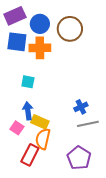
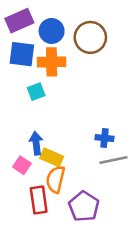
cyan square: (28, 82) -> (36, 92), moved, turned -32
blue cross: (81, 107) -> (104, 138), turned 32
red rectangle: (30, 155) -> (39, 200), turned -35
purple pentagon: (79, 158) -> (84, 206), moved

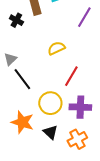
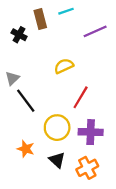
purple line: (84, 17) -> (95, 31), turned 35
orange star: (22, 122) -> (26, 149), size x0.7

________________________

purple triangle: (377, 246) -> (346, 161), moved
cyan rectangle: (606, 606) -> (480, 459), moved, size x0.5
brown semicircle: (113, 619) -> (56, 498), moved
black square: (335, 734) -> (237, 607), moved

________________________

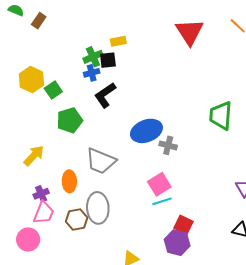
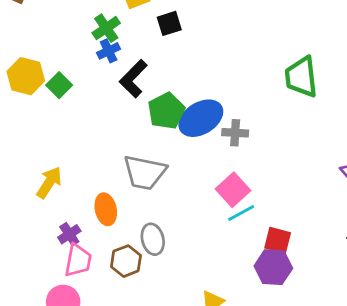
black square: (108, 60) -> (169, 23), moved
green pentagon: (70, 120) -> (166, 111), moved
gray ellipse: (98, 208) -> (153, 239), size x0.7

________________________

What the exercise asks >>
Your answer should be a single number: the count of lines in these records that hold the string "purple".

Answer section >>
3